### Required action
Reprint each record exactly. Pictures are not reprinted.

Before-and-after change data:

Segment Open

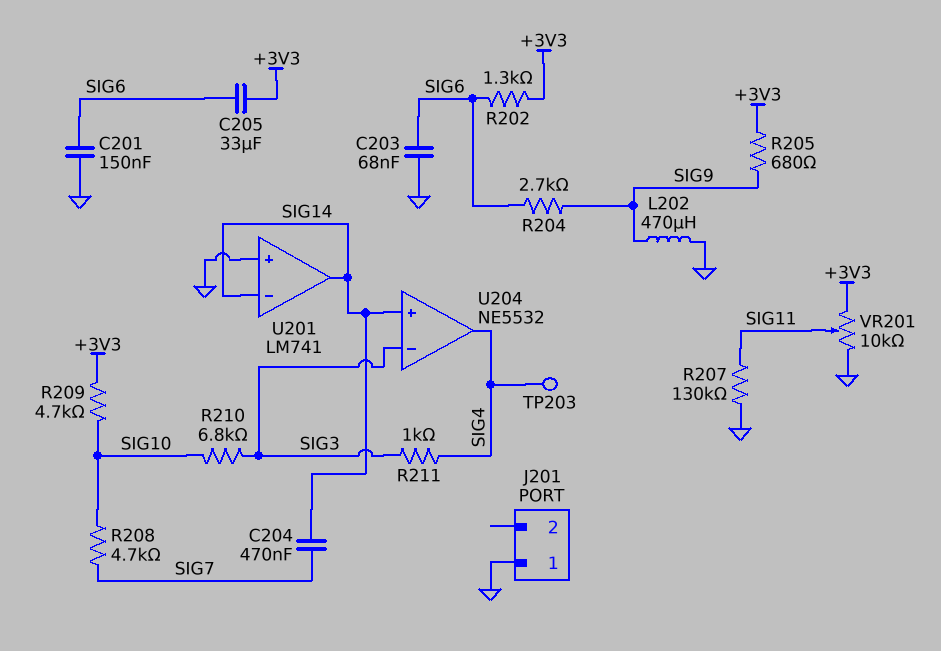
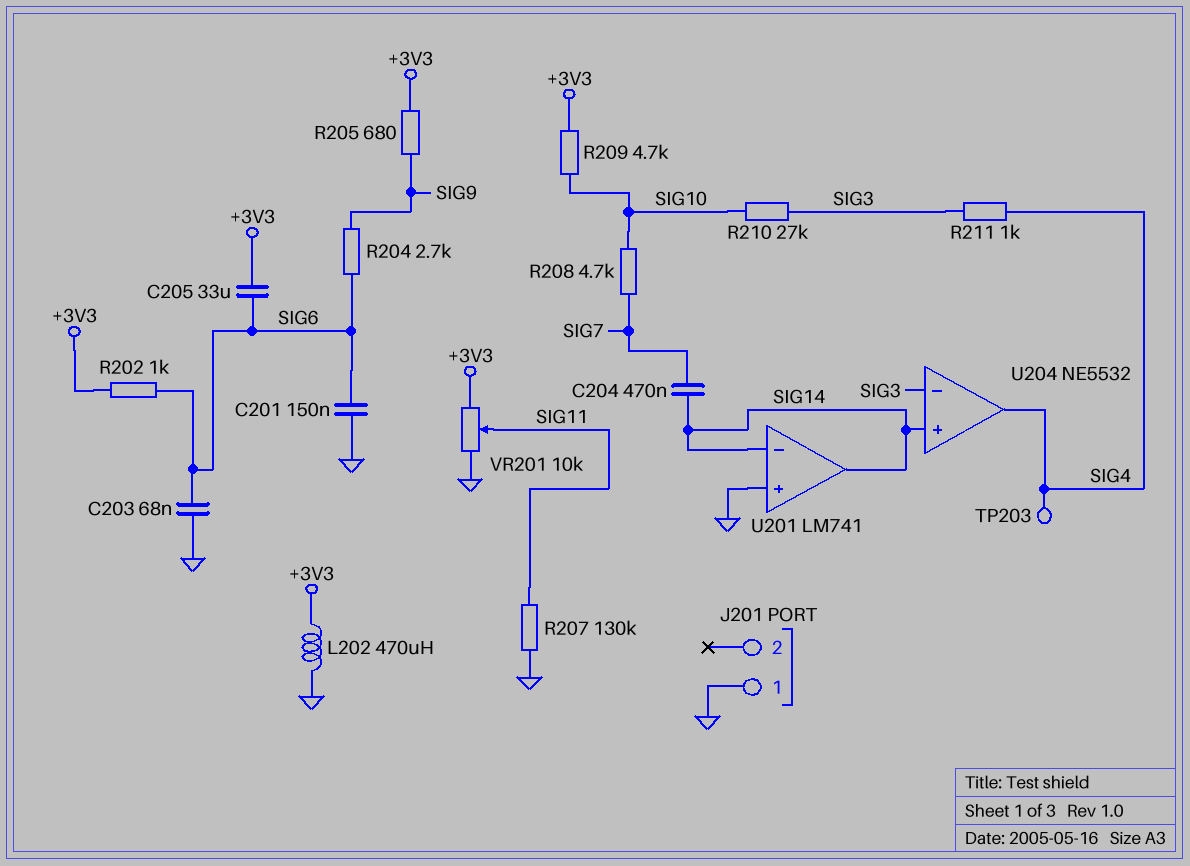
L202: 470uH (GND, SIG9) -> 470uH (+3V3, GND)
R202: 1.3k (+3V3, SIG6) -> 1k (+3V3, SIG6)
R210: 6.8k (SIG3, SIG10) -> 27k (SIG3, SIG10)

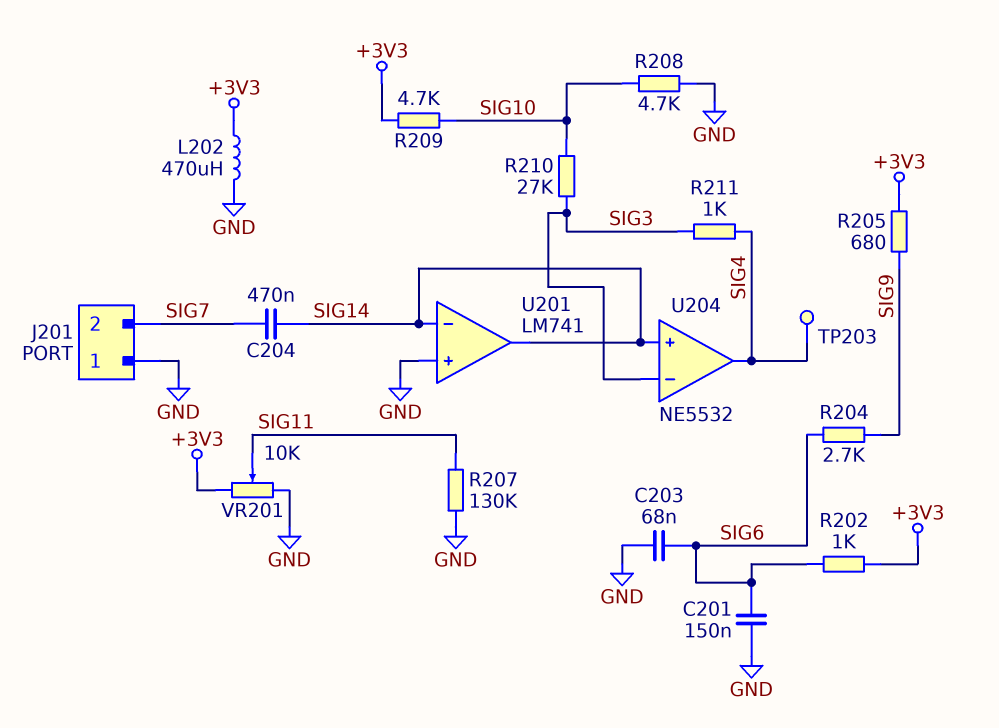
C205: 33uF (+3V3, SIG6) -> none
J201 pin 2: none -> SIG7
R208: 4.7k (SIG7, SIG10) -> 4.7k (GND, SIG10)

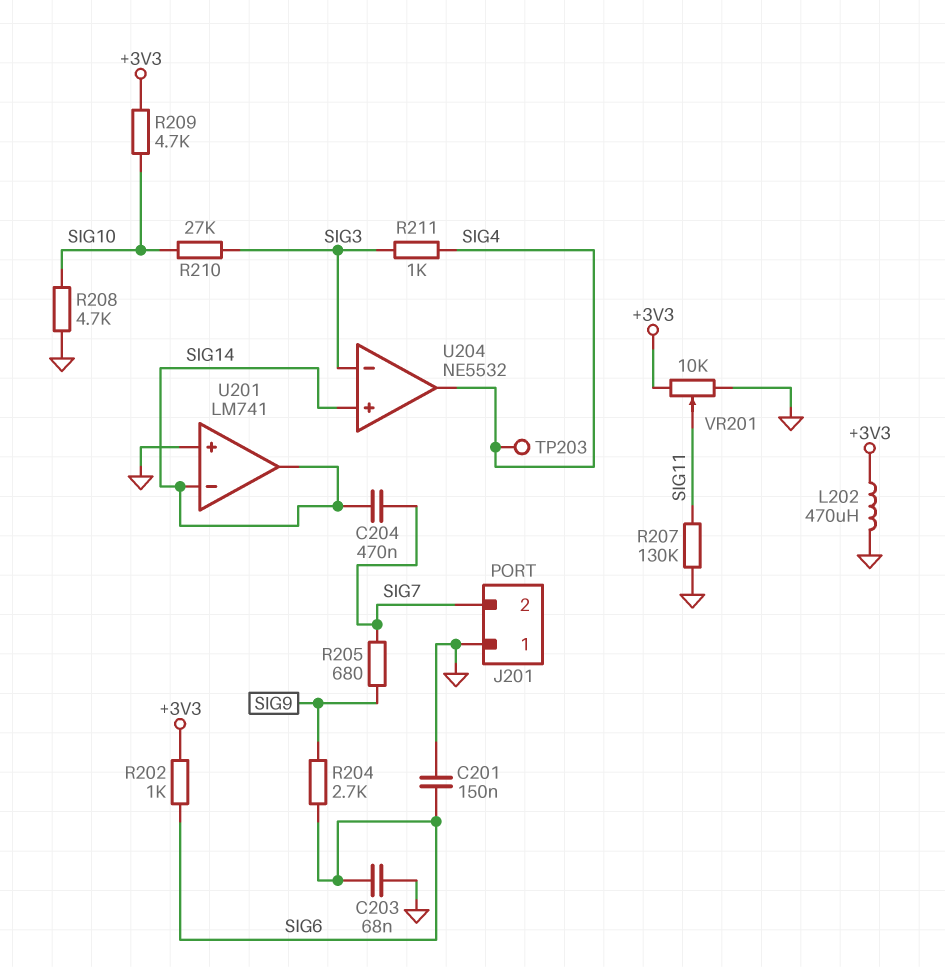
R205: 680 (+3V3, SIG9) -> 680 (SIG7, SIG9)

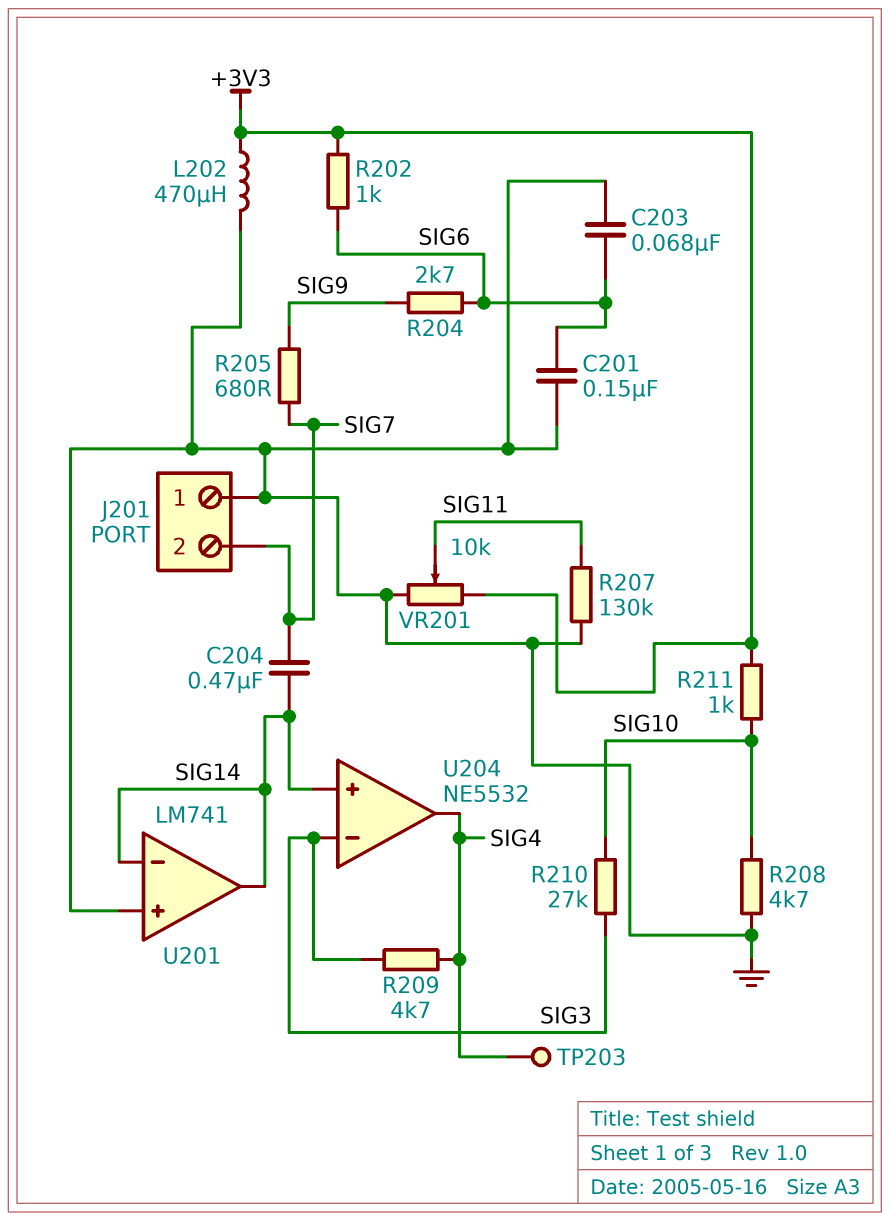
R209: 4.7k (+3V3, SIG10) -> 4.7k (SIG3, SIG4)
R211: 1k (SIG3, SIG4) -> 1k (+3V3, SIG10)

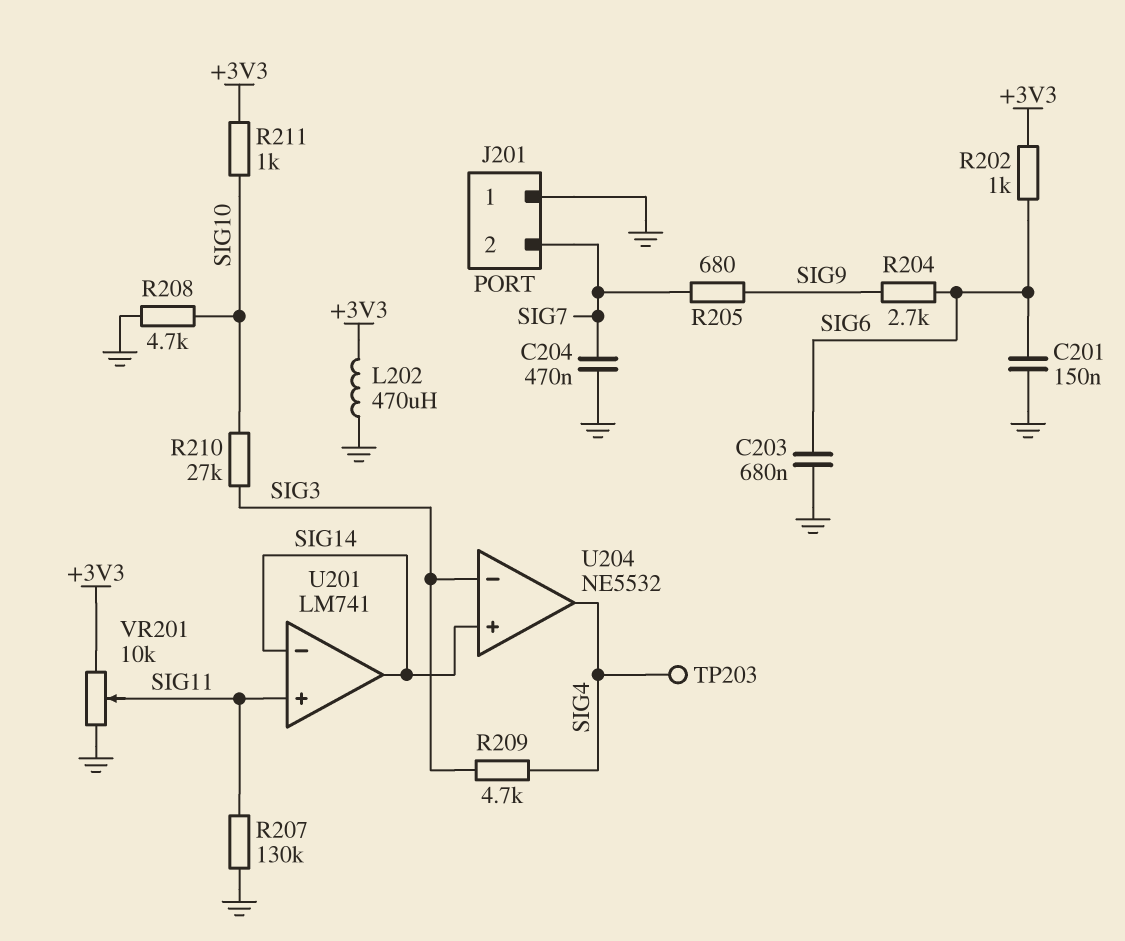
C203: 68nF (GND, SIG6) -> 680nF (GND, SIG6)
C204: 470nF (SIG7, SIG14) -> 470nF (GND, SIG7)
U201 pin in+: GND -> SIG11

Segment Closed

### Written response
L202: 470uH (GND, SIG9) -> 470uH (+3V3, GND)
R202: 1.3k (+3V3, SIG6) -> 1k (+3V3, SIG6)
R210: 6.8k (SIG3, SIG10) -> 27k (SIG3, SIG10)

C205: 33uF (+3V3, SIG6) -> none
J201 pin 2: none -> SIG7
R208: 4.7k (SIG7, SIG10) -> 4.7k (GND, SIG10)

R205: 680 (+3V3, SIG9) -> 680 (SIG7, SIG9)

R209: 4.7k (+3V3, SIG10) -> 4.7k (SIG3, SIG4)
R211: 1k (SIG3, SIG4) -> 1k (+3V3, SIG10)

C203: 68nF (GND, SIG6) -> 680nF (GND, SIG6)
C204: 470nF (SIG7, SIG14) -> 470nF (GND, SIG7)
U201 pin in+: GND -> SIG11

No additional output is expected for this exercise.